[Data extracted from a collection]
----------
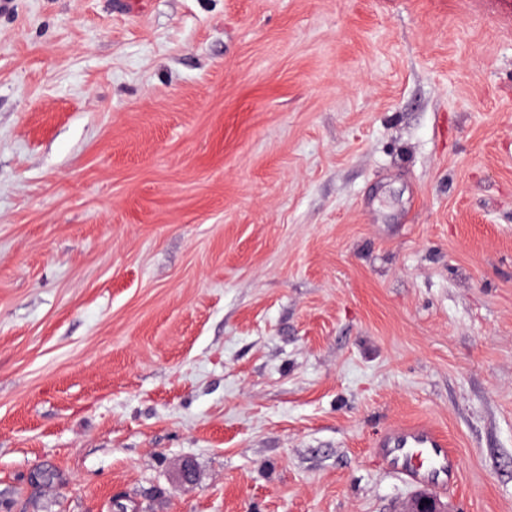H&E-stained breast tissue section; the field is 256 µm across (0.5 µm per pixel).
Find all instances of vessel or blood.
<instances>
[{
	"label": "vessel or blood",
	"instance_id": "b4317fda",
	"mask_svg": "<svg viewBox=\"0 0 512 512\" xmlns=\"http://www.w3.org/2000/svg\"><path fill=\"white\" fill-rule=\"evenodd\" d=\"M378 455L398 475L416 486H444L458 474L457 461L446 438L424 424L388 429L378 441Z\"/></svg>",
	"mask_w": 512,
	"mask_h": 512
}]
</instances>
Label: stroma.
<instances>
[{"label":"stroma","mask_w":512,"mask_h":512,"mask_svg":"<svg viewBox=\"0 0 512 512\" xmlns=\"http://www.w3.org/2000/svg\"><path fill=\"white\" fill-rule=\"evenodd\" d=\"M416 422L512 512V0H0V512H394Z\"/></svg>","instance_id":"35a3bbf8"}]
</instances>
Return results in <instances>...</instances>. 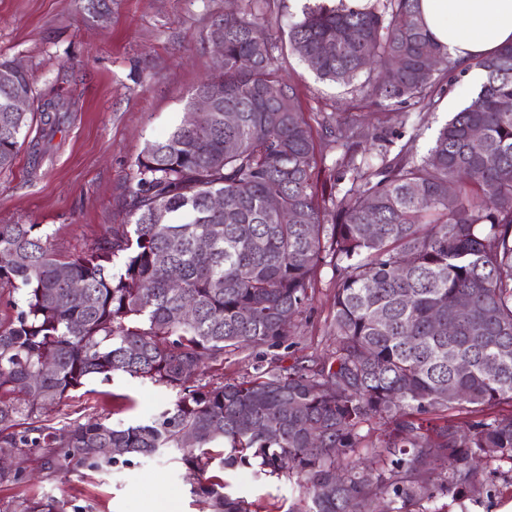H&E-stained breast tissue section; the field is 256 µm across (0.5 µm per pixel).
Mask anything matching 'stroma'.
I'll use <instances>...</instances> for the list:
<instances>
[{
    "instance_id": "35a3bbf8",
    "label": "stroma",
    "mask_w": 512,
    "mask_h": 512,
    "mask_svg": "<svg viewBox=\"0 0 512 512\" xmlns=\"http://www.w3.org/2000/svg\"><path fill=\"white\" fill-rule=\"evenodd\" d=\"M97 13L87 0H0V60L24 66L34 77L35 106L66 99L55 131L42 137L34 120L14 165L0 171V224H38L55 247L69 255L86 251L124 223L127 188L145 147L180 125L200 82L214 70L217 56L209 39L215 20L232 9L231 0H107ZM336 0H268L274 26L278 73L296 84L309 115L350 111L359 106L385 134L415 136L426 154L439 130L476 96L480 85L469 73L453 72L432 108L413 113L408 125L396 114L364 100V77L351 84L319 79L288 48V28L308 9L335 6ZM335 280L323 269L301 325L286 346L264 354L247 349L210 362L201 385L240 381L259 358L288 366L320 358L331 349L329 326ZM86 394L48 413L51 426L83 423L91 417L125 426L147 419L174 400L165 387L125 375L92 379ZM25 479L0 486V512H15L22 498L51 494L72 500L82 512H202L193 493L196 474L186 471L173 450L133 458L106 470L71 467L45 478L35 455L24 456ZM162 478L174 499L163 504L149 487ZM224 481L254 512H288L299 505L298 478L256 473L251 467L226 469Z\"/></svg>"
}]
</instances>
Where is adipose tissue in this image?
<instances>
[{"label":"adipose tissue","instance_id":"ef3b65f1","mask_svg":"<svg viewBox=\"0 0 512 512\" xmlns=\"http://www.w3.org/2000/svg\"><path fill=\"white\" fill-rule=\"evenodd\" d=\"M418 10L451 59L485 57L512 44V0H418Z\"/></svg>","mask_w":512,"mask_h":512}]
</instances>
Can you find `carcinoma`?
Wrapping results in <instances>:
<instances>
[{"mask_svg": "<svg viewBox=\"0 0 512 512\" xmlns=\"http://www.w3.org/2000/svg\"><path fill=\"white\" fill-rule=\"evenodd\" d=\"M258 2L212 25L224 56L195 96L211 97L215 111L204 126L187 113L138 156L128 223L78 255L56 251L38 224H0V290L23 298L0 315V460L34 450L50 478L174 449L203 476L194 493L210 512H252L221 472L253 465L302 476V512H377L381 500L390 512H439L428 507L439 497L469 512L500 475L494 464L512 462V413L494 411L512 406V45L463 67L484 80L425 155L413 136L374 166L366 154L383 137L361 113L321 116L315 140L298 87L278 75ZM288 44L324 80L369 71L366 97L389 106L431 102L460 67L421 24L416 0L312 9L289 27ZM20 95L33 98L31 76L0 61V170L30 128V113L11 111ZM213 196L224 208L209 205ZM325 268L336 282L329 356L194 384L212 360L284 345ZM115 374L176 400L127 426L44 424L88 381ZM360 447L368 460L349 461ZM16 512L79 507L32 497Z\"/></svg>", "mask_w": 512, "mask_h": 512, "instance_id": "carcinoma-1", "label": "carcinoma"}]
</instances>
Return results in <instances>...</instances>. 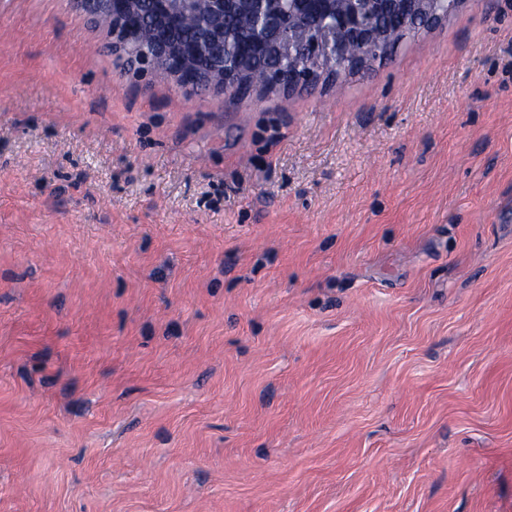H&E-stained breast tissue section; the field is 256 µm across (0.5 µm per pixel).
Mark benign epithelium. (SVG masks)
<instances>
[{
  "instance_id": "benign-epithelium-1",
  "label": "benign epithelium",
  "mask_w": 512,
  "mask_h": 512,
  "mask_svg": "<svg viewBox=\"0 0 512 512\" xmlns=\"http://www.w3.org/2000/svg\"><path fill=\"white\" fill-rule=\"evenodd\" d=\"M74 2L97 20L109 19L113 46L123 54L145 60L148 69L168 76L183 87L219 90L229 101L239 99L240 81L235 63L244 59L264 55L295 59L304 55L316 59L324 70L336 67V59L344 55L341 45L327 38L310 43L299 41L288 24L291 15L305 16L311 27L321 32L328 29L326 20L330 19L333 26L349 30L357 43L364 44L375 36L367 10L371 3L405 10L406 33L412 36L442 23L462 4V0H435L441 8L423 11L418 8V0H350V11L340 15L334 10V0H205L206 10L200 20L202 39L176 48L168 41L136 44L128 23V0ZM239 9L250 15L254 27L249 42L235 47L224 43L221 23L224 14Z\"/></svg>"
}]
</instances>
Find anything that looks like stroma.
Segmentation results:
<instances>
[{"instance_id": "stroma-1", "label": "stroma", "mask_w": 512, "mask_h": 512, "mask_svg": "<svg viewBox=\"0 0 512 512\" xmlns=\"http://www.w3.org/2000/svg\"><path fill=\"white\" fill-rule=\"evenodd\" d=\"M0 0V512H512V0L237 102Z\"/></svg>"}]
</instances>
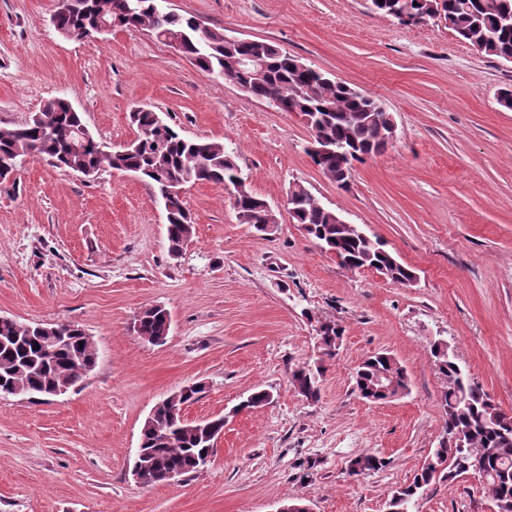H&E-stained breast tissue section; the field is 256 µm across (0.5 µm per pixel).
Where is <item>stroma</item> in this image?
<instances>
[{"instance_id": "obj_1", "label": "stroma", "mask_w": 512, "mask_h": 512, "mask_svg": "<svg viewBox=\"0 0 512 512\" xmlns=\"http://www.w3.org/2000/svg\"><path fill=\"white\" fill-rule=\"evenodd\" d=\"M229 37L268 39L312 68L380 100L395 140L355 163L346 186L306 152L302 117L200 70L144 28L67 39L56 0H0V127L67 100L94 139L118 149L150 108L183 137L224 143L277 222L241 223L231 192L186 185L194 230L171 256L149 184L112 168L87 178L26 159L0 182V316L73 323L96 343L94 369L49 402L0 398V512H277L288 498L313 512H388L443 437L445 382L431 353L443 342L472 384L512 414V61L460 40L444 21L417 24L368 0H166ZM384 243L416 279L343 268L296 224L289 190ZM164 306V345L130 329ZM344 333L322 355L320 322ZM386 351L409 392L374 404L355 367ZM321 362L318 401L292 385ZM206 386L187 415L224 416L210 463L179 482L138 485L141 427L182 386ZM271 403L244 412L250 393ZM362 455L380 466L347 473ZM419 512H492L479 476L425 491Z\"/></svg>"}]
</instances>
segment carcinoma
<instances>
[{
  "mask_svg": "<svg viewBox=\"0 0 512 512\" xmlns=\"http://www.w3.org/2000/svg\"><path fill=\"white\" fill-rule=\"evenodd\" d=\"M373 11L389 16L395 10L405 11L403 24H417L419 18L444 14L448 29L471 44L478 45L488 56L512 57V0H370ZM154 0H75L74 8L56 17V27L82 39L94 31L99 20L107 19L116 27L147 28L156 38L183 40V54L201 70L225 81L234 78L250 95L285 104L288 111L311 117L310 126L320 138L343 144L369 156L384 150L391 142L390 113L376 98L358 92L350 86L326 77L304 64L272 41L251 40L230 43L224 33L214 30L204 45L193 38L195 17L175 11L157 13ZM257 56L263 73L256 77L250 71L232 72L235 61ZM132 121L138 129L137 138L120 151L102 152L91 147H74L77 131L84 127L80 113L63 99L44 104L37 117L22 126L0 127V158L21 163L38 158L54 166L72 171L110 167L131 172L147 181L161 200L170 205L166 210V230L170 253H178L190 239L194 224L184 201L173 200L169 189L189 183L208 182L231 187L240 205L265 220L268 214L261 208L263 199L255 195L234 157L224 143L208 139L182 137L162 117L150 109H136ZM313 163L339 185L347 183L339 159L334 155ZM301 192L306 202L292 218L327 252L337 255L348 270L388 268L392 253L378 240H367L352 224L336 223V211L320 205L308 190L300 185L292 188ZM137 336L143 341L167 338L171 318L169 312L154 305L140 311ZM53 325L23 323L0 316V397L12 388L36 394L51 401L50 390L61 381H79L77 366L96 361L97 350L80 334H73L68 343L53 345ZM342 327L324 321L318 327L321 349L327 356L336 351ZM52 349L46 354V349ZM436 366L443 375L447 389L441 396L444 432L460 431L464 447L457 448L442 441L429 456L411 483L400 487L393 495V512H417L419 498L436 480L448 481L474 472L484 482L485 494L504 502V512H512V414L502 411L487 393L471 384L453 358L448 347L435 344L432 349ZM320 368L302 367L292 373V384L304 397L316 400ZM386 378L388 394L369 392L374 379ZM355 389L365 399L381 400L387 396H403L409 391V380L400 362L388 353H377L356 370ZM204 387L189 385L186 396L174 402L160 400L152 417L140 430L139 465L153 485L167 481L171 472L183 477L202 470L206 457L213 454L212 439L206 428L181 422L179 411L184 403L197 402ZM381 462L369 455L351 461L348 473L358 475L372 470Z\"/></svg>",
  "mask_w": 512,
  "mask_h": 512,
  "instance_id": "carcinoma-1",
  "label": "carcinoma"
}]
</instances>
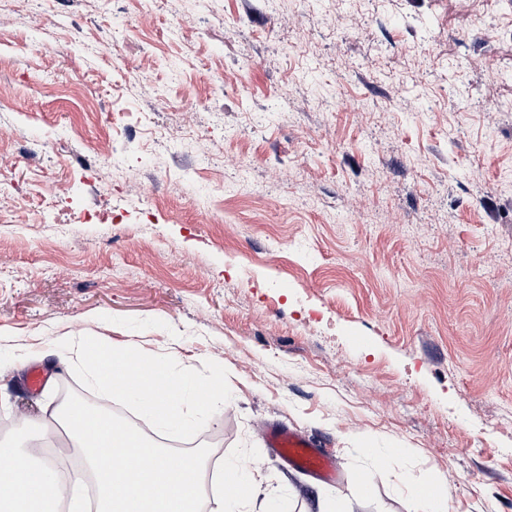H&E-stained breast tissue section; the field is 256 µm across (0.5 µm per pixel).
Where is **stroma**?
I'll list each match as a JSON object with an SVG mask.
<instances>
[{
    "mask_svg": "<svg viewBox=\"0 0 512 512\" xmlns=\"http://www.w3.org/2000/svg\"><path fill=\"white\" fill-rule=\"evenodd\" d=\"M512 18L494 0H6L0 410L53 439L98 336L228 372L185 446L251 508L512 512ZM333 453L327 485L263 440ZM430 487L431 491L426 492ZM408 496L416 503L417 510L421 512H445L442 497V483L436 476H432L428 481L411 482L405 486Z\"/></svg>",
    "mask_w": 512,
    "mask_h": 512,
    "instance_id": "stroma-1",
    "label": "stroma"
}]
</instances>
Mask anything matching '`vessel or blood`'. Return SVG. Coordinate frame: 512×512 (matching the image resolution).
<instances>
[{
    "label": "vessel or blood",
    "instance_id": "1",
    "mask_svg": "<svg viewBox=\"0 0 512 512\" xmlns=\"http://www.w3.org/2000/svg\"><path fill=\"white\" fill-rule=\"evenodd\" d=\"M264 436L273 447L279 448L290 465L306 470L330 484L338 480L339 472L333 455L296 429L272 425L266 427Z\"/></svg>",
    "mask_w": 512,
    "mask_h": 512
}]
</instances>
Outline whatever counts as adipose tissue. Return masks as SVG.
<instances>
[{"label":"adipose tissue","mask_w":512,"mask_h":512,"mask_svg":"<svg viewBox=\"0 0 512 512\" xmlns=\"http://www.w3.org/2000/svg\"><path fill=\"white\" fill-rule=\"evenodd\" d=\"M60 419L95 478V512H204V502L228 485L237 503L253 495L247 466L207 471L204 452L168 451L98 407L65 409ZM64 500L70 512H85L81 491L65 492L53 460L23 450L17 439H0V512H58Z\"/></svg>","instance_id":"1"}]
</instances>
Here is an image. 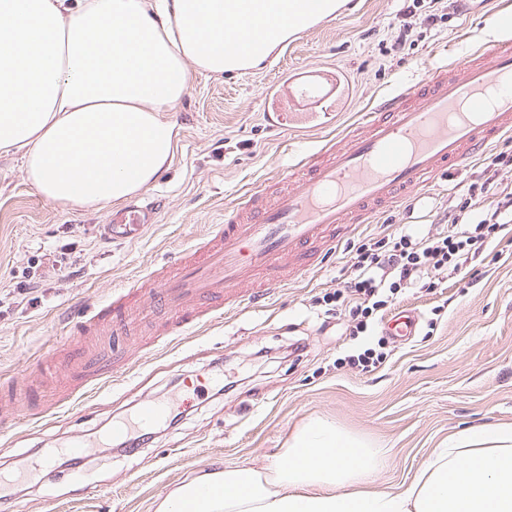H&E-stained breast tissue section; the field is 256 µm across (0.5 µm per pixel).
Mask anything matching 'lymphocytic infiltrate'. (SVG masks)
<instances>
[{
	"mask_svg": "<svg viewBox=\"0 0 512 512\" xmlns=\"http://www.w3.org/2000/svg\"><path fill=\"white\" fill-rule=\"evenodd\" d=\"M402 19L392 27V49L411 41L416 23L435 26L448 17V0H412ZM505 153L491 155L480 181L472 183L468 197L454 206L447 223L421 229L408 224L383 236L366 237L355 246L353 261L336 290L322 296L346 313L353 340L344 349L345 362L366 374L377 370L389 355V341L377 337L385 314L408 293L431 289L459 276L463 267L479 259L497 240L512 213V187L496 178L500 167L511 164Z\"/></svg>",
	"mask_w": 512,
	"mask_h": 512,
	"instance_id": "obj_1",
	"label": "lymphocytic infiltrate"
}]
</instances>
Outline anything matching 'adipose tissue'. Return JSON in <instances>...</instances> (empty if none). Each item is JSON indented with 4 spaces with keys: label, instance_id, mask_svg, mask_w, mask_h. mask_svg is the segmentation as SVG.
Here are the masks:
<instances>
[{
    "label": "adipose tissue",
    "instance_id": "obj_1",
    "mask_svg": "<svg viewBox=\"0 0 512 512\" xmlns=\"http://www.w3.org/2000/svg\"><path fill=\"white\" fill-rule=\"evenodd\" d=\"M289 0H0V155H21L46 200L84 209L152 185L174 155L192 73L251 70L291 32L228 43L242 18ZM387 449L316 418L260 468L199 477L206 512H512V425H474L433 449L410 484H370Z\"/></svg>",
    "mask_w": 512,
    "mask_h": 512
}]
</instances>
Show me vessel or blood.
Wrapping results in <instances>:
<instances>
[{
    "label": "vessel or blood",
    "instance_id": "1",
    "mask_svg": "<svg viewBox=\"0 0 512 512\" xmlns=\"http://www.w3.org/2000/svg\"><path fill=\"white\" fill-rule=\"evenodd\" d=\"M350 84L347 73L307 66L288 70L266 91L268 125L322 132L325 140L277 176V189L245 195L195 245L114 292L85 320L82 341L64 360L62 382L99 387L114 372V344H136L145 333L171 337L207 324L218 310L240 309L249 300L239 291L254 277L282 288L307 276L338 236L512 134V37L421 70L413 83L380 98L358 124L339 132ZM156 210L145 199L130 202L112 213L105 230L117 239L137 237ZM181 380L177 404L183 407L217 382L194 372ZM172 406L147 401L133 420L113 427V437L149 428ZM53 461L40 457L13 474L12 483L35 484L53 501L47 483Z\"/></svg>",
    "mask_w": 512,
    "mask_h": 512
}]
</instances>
----------
— SET EXERCISE —
Output nothing but the number of lines in the data containing the string "blood".

— RESULT BELOW —
6